> _Task goal_
Below, locate the line that contains "camera: 85 degrees left, 5 degrees down". Repeat exactly from that line to the line that contains "(194, 172) = (319, 434): blue", inclusive, leaving out the pictures.

╔══

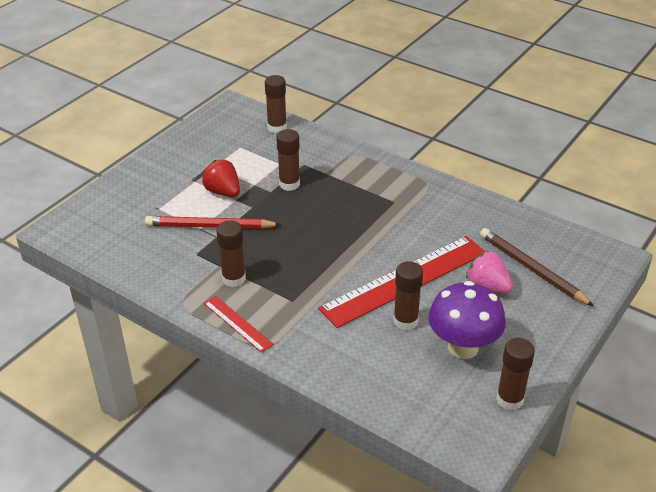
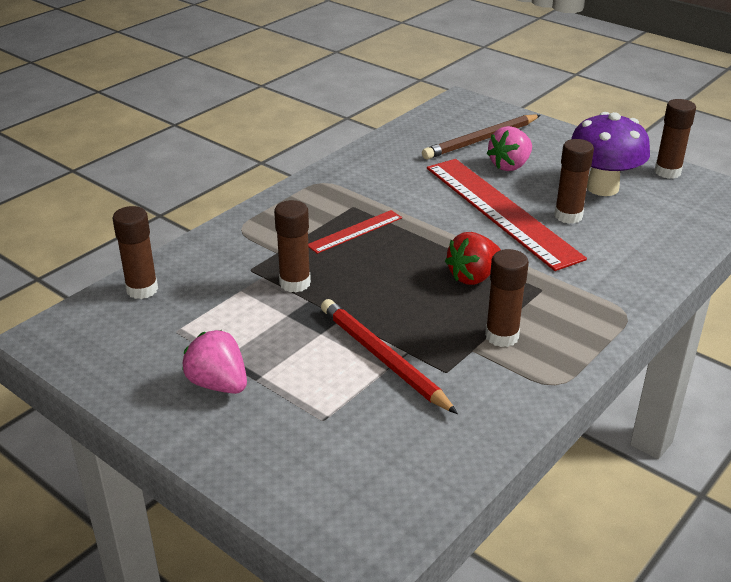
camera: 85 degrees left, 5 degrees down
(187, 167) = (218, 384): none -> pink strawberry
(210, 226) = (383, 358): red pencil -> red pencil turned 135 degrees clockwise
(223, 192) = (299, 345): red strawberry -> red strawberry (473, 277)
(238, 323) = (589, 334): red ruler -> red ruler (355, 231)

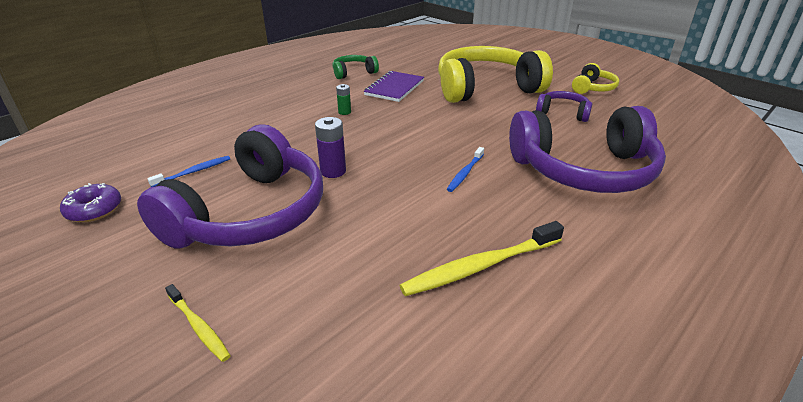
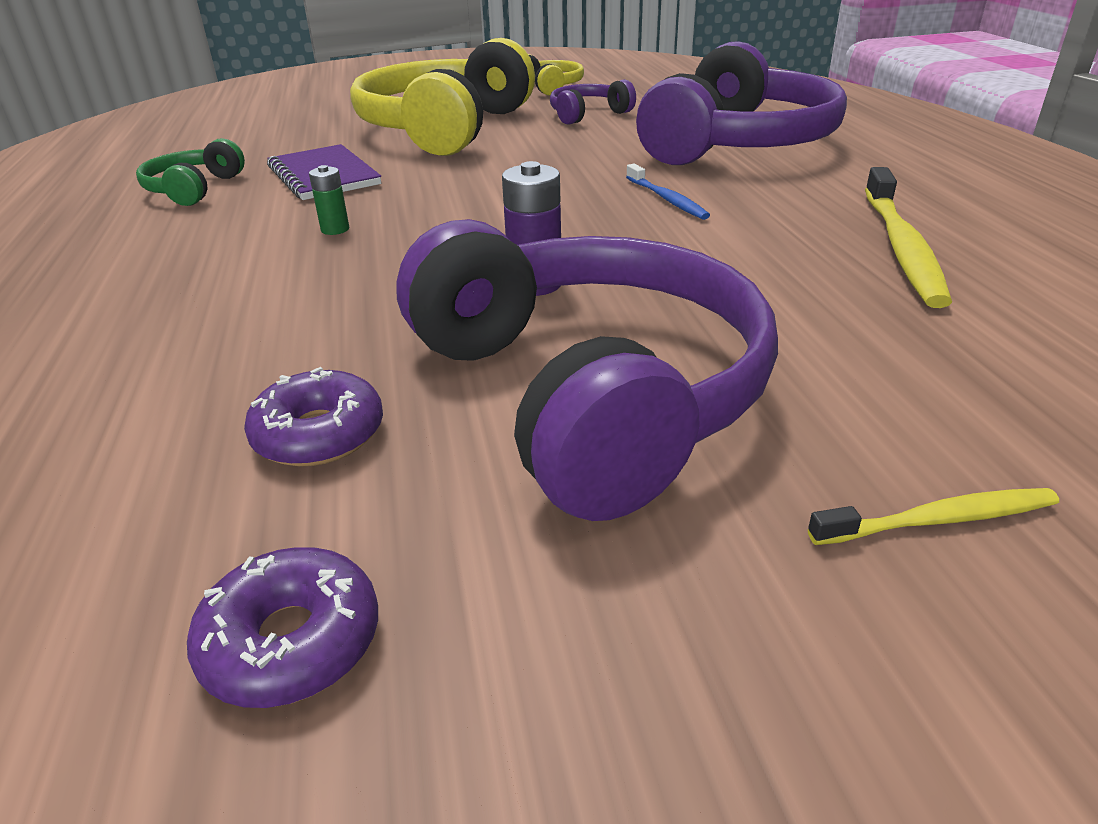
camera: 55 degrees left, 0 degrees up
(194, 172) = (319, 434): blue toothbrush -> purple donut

╚══
╔══

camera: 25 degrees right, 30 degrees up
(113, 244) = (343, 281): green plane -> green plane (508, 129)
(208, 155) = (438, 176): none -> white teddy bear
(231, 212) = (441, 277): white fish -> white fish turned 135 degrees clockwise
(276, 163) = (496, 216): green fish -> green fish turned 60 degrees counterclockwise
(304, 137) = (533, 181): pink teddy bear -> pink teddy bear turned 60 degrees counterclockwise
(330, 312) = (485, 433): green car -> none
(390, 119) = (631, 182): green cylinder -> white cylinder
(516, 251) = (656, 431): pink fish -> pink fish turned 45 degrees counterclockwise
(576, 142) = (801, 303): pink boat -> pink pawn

╚══

> _Expected answer_
camera: 85 degrees left, 5 degrees down
(187, 167) = (218, 384): none -> pink strawberry
(210, 226) = (383, 358): red pencil -> red pencil turned 135 degrees clockwise
(223, 192) = (299, 345): red strawberry -> red strawberry (473, 277)
(238, 323) = (589, 334): red ruler -> red ruler (355, 231)

camera: 55 degrees left, 0 degrees up
(194, 172) = (319, 434): blue toothbrush -> purple donut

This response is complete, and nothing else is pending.